> _Source material_

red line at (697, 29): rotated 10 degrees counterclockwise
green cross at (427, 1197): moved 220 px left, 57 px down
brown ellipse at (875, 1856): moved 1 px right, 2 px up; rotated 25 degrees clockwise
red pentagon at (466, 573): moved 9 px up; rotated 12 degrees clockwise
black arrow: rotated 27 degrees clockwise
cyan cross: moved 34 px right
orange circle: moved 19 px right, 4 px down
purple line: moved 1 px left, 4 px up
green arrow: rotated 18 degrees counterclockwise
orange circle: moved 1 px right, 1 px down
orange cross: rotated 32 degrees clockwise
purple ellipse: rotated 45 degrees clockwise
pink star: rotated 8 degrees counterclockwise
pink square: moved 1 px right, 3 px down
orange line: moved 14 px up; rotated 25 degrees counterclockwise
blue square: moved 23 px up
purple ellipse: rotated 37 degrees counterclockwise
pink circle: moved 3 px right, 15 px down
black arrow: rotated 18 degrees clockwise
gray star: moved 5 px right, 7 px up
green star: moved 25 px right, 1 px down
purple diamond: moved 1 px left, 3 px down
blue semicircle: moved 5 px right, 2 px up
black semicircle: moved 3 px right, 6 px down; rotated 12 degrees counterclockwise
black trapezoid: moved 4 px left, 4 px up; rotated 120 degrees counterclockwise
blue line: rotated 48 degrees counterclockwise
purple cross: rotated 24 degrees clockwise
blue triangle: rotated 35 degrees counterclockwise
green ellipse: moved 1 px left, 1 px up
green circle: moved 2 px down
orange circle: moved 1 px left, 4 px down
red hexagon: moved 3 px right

> _To do_
Convert every line of the records above into a Markdown table with the columns Row and Line, numbering the rows in order and omitting any blank lines.

> _Expected answer_
| Row | Line |
|---|---|
| 1 | red line at (697, 29): rotated 10 degrees counterclockwise |
| 2 | green cross at (427, 1197): moved 220 px left, 57 px down |
| 3 | brown ellipse at (875, 1856): moved 1 px right, 2 px up; rotated 25 degrees clockwise |
| 4 | red pentagon at (466, 573): moved 9 px up; rotated 12 degrees clockwise |
| 5 | black arrow: rotated 27 degrees clockwise |
| 6 | cyan cross: moved 34 px right |
| 7 | orange circle: moved 19 px right, 4 px down |
| 8 | purple line: moved 1 px left, 4 px up |
| 9 | green arrow: rotated 18 degrees counterclockwise |
| 10 | orange circle: moved 1 px right, 1 px down |
| 11 | orange cross: rotated 32 degrees clockwise |
| 12 | purple ellipse: rotated 45 degrees clockwise |
| 13 | pink star: rotated 8 degrees counterclockwise |
| 14 | pink square: moved 1 px right, 3 px down |
| 15 | orange line: moved 14 px up; rotated 25 degrees counterclockwise |
| 16 | blue square: moved 23 px up |
| 17 | purple ellipse: rotated 37 degrees counterclockwise |
| 18 | pink circle: moved 3 px right, 15 px down |
| 19 | black arrow: rotated 18 degrees clockwise |
| 20 | gray star: moved 5 px right, 7 px up |
| 21 | green star: moved 25 px right, 1 px down |
| 22 | purple diamond: moved 1 px left, 3 px down |
| 23 | blue semicircle: moved 5 px right, 2 px up |
| 24 | black semicircle: moved 3 px right, 6 px down; rotated 12 degrees counterclockwise |
| 25 | black trapezoid: moved 4 px left, 4 px up; rotated 120 degrees counterclockwise |
| 26 | blue line: rotated 48 degrees counterclockwise |
| 27 | purple cross: rotated 24 degrees clockwise |
| 28 | blue triangle: rotated 35 degrees counterclockwise |
| 29 | green ellipse: moved 1 px left, 1 px up |
| 30 | green circle: moved 2 px down |
| 31 | orange circle: moved 1 px left, 4 px down |
| 32 | red hexagon: moved 3 px right |